- Opening Delimiter -

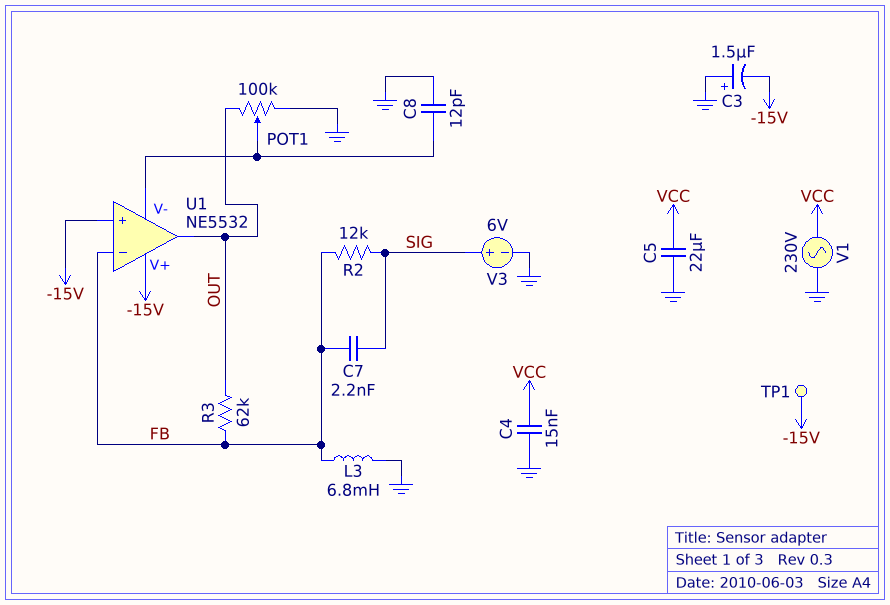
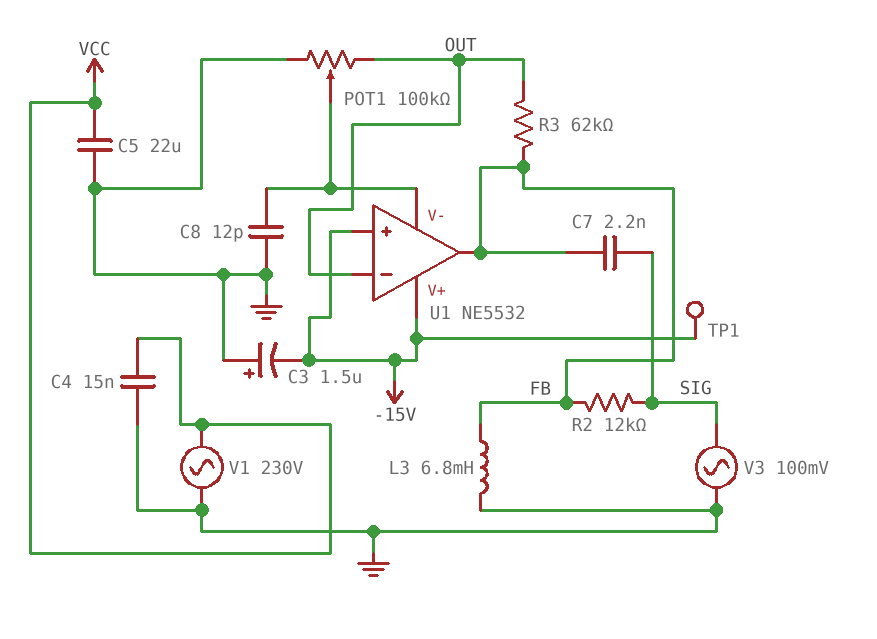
U1 pin in-: FB -> OUT
U1 pin out: OUT -> FB
V3: 6V (plus SIG, minus GND) -> AC 100mV (GND, SIG)

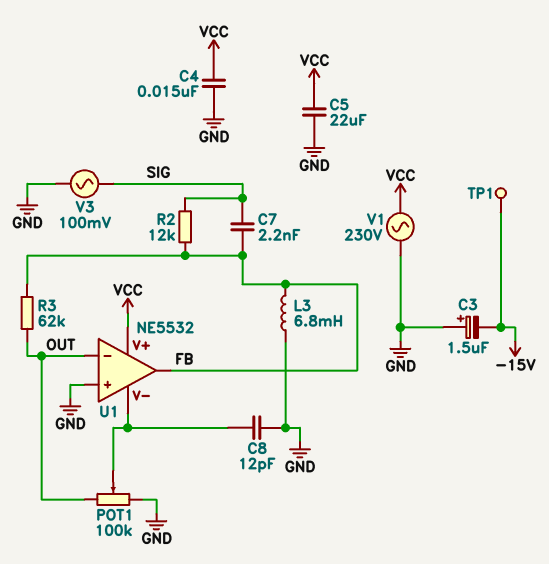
U1 pin V+: -15V -> VCC
U1 pin in+: -15V -> GND

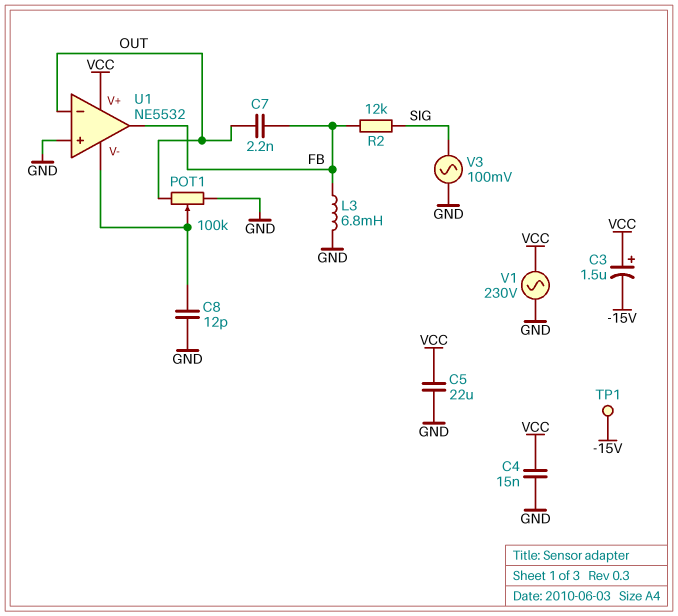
C3: 1.5uF (plus GND, minus -15V) -> 1.5uF (plus VCC, minus -15V)
C7: 2.2nF (FB, SIG) -> 2.2nF (FB, OUT)
R3: 62k (FB, OUT) -> none

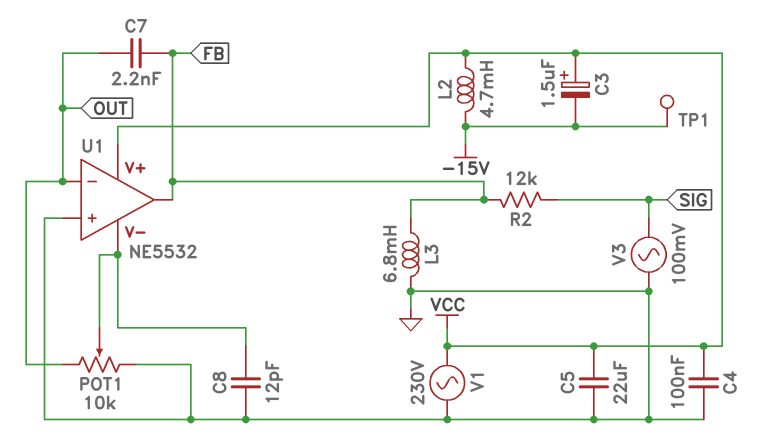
C4: 15nF (GND, VCC) -> 100nF (GND, VCC)
L2: none -> 4.7mH (-15V, VCC)
POT1: 100k (GND, OUT, wiper U1/V-) -> 10k (GND, OUT, wiper U1/V-)

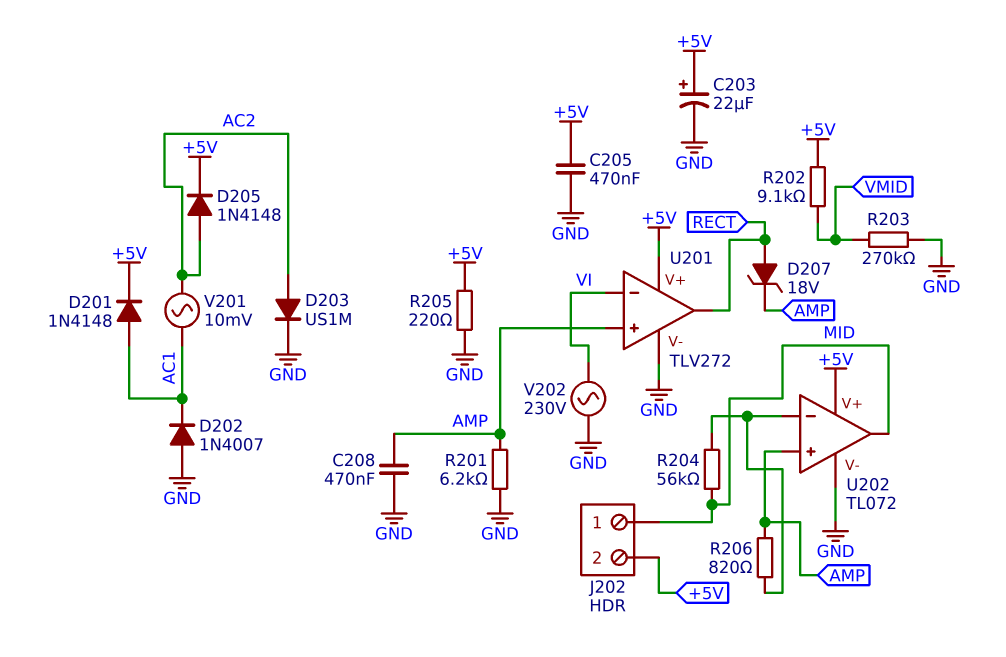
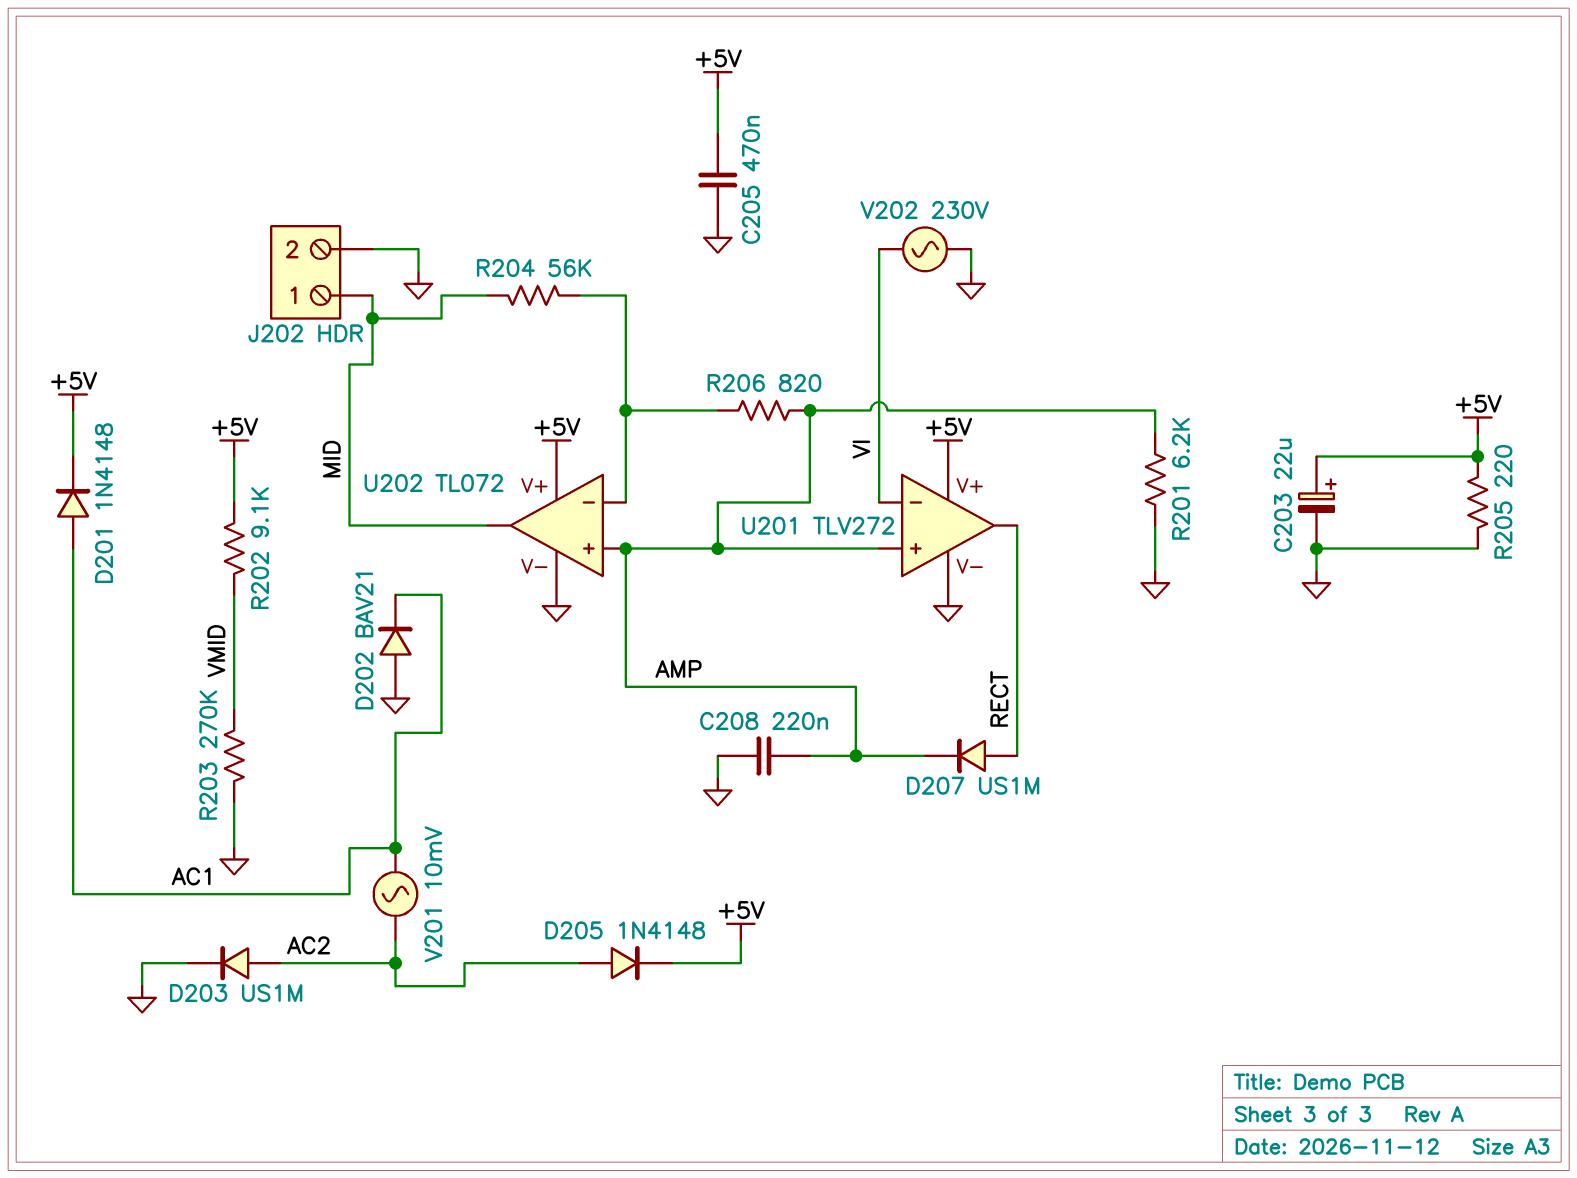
C208: 470nF (AMP, GND) -> 220nF (AMP, GND)
D202: diode 1N4007 (A GND, K AC1) -> diode BAV21 (A GND, K AC1)
D207: zener 18V (A RECT, K AMP) -> diode US1M (A RECT, K AMP)
J202 pin 2: +5V -> GND

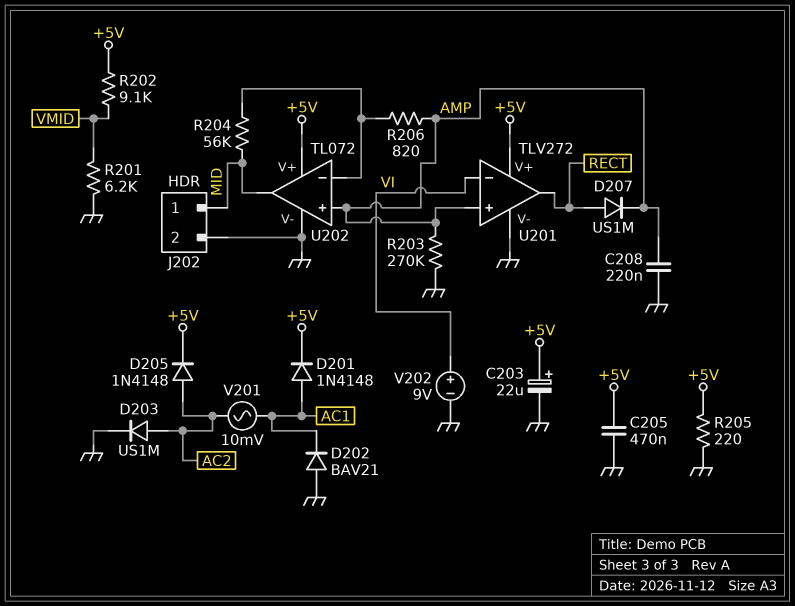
R201: 6.2k (AMP, GND) -> 6.2k (GND, VMID)
R203: 270k (GND, VMID) -> 270k (AMP, GND)
V202: AC 230V (GND, VI) -> 9V (plus VI, minus GND)

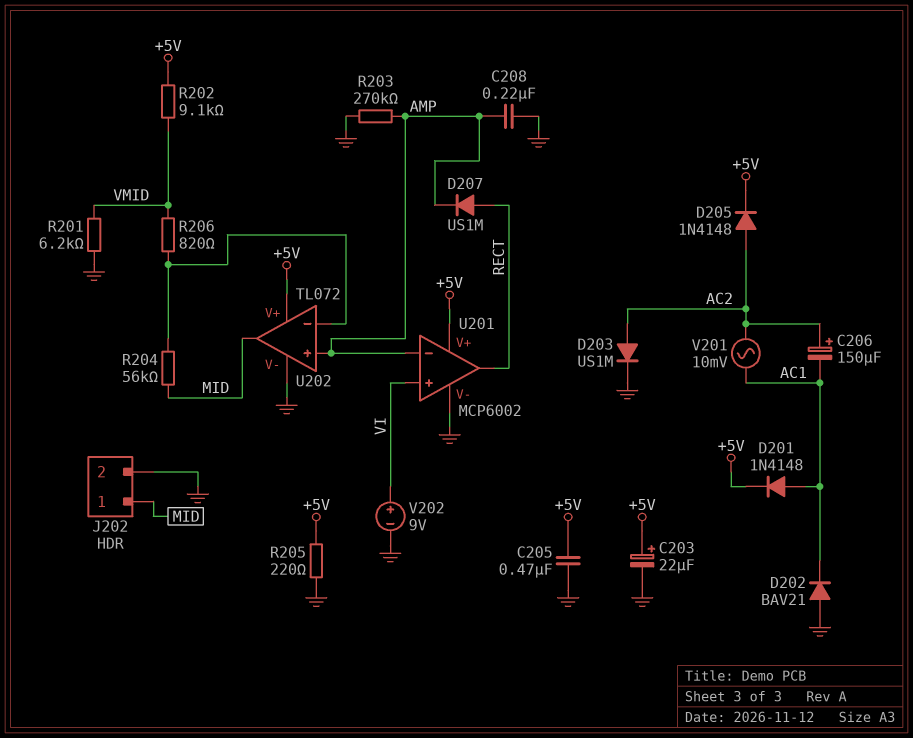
C206: none -> 150uF (plus AC2, minus AC1)
R206: 820 (AMP, U202/in-) -> 820 (U202/in-, VMID)
U201: TLV272 -> MCP6002
U201 pin in+: AMP -> VI
U201 pin in-: VI -> AMP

- Closing Delimiter -

▶ **Task goal**
From the line containing "R206: 820 (AMP, U202/in-)" through the last line of the records above, reproduce every line exactly.

▶ **Answer space**
R206: 820 (AMP, U202/in-) -> 820 (U202/in-, VMID)
U201: TLV272 -> MCP6002
U201 pin in+: AMP -> VI
U201 pin in-: VI -> AMP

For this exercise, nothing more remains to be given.